*** SUPPLIED DATA Section Begins ***
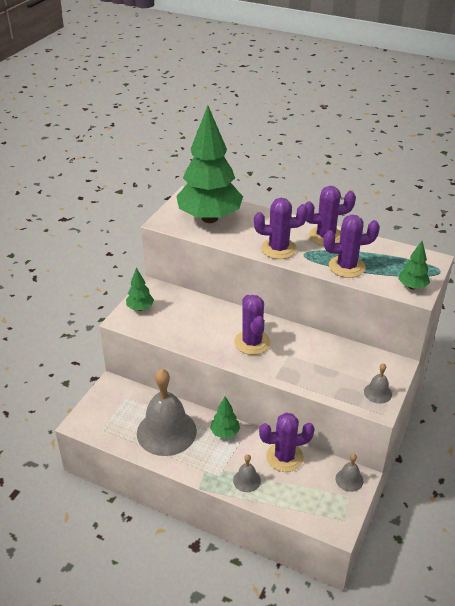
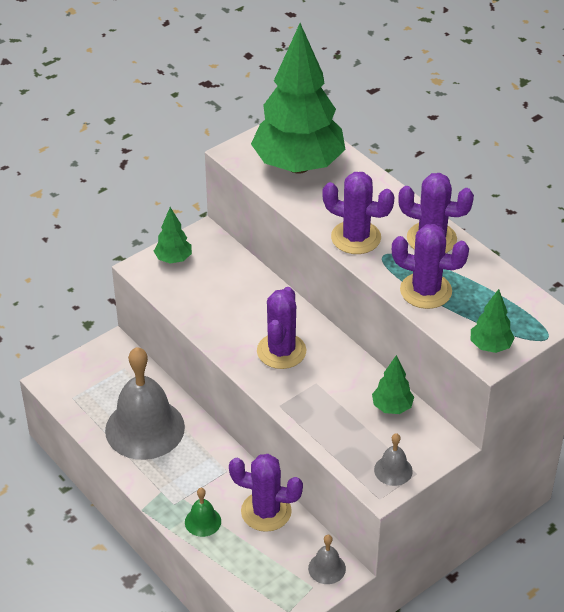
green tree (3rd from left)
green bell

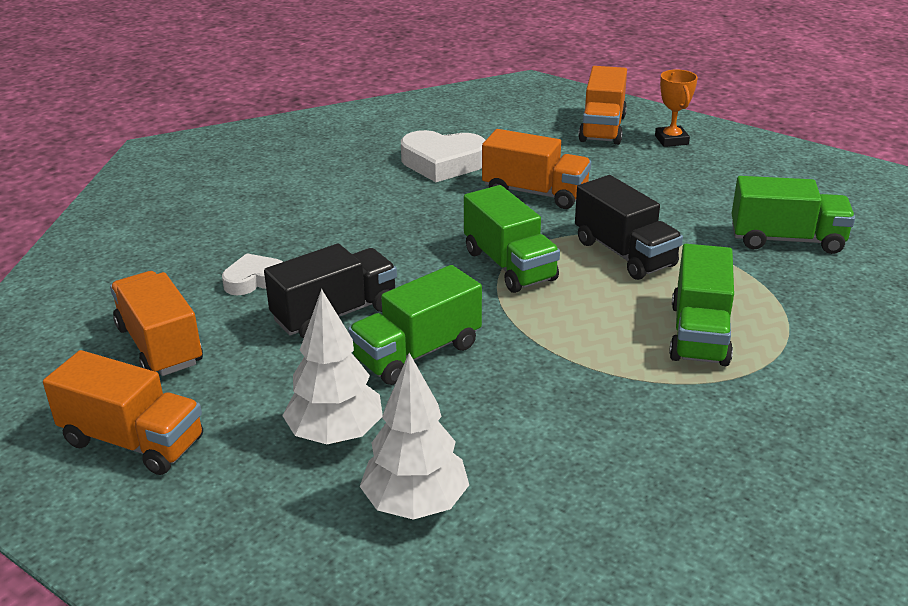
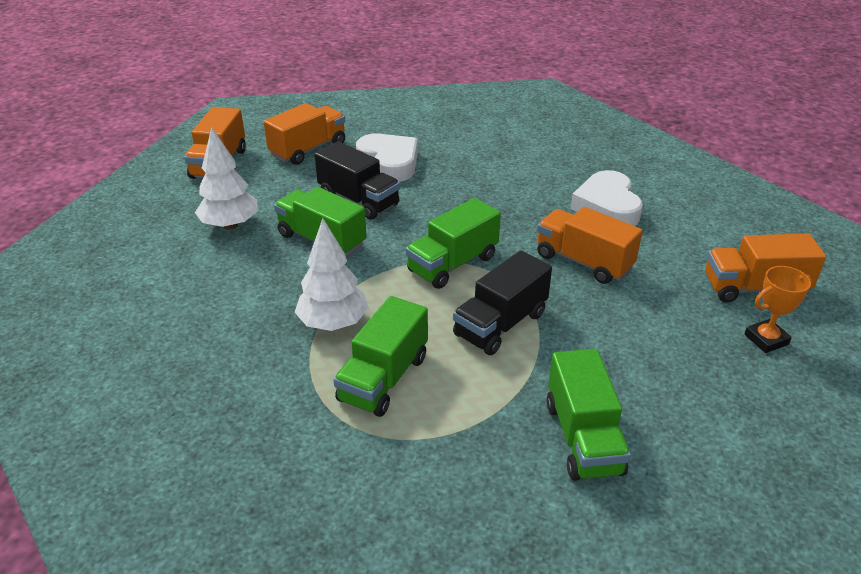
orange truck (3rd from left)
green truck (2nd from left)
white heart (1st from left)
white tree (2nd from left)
*** SUPPLIED DATA Section Ends ***
WHAT YOU WILL DO:
Word for word, restate every line of the listing, omitting the pictures.

RESPONSE TO THIS TASK:
green tree (3rd from left)
green bell

orange truck (3rd from left)
green truck (2nd from left)
white heart (1st from left)
white tree (2nd from left)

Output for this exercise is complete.